Each record should be reproduced exactly.

* _Source material_:
--

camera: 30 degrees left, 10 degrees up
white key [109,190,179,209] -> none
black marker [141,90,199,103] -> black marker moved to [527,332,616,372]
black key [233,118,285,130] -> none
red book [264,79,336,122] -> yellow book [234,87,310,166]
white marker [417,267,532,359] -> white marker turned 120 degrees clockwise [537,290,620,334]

--

* _Task solution_:
camera: 30 degrees left, 10 degrees up
white key [109,190,179,209] -> none
black marker [141,90,199,103] -> black marker moved to [527,332,616,372]
black key [233,118,285,130] -> none
red book [264,79,336,122] -> yellow book [234,87,310,166]
white marker [417,267,532,359] -> white marker turned 120 degrees clockwise [537,290,620,334]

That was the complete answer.